• **GOAL OF THE EXERCISE**
Only one span of the listing below is wanted: the lines from the one with "(257, 233) = (388, 449): brown spoon -> none" through the one with "(711, 189) = (397, 87): black egg -> none", reproduced exactly, both ends kept.

**** THE INPUT ****

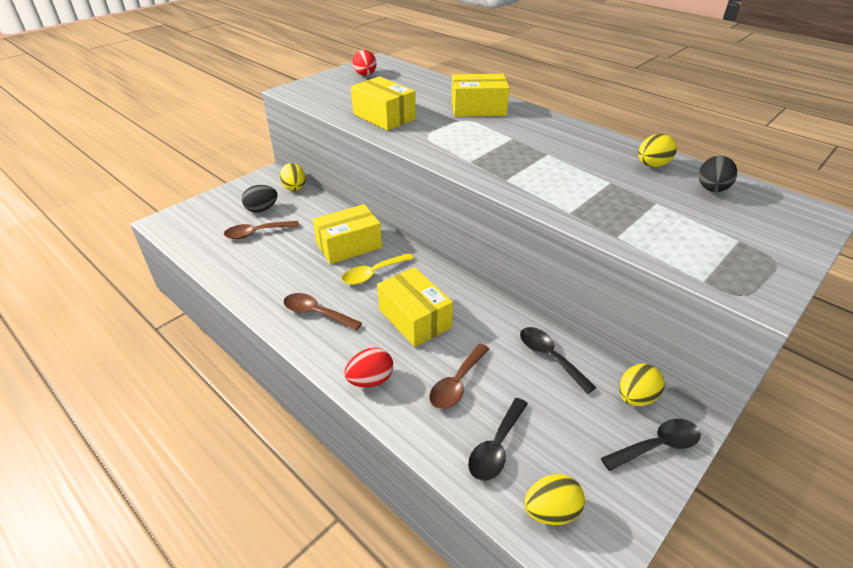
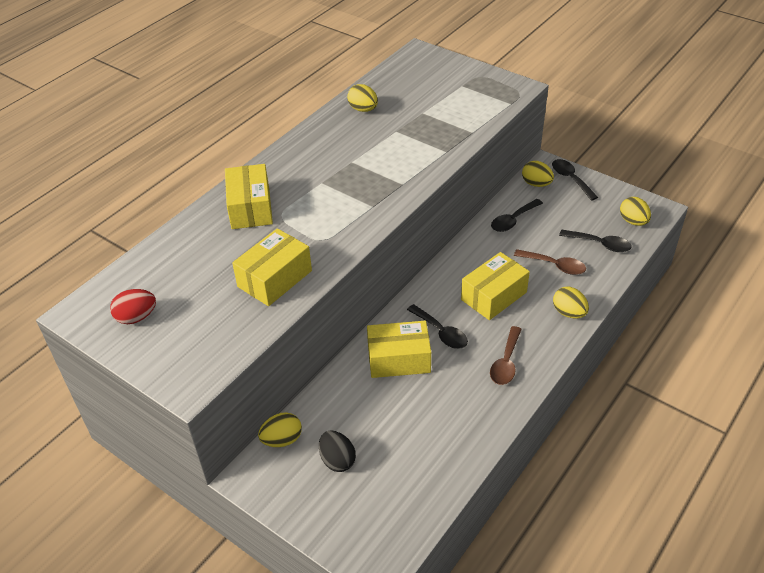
camera: 95 degrees left, 5 degrees up
(257, 233) = (388, 449): brown spoon -> none
(349, 245) = (399, 359): yellow box -> yellow box turned 60 degrees counterclockwise
(370, 380) = (569, 313): red egg -> yellow egg
(373, 274) = (441, 332): yellow spoon -> black spoon
(711, 189) = (397, 87): black egg -> none

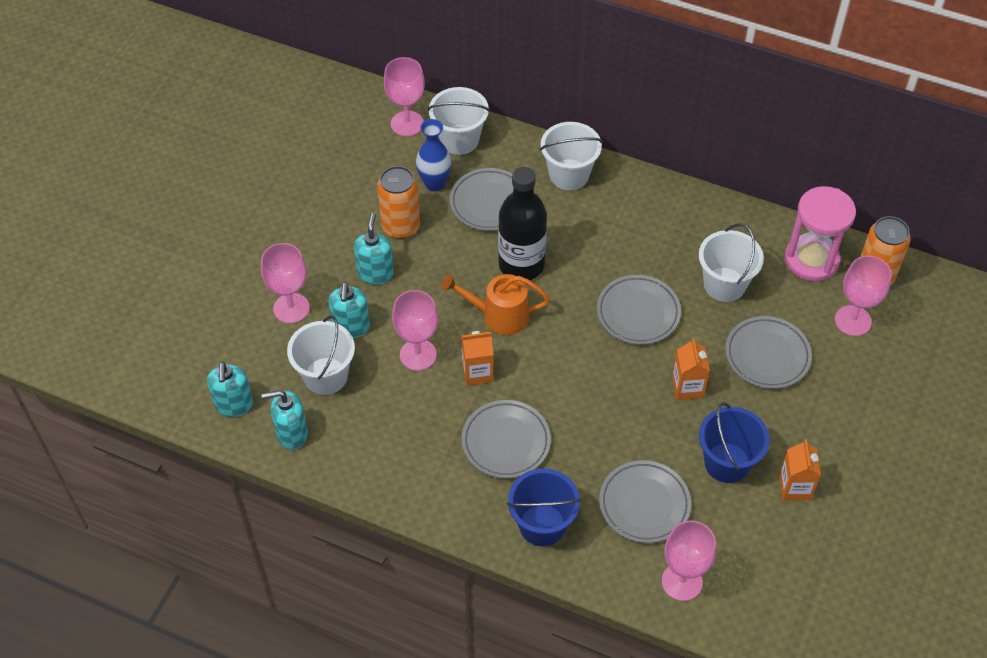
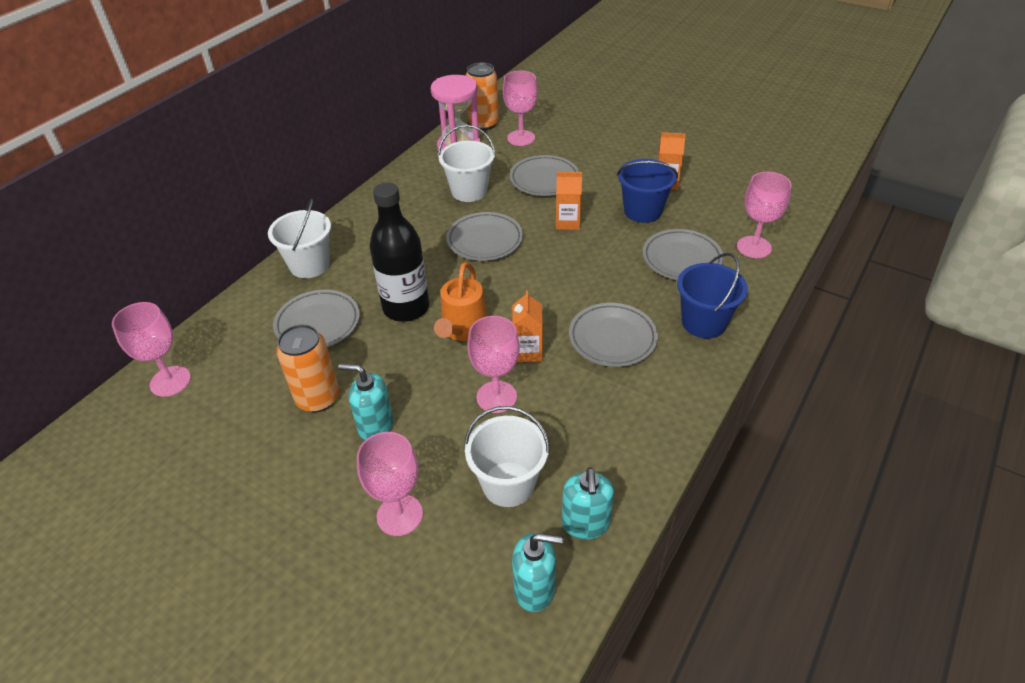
camera: 80 degrees left, 10 degrees down
(351, 327) = (445, 454): turquoise soap dispenser -> none
(434, 183) = (271, 364): blue vase -> none
(459, 139) = (220, 339): white bucket -> none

****

• **SOLUTION TO THE PROBLEM**
(257, 233) = (388, 449): brown spoon -> none
(349, 245) = (399, 359): yellow box -> yellow box turned 60 degrees counterclockwise
(370, 380) = (569, 313): red egg -> yellow egg
(373, 274) = (441, 332): yellow spoon -> black spoon
(711, 189) = (397, 87): black egg -> none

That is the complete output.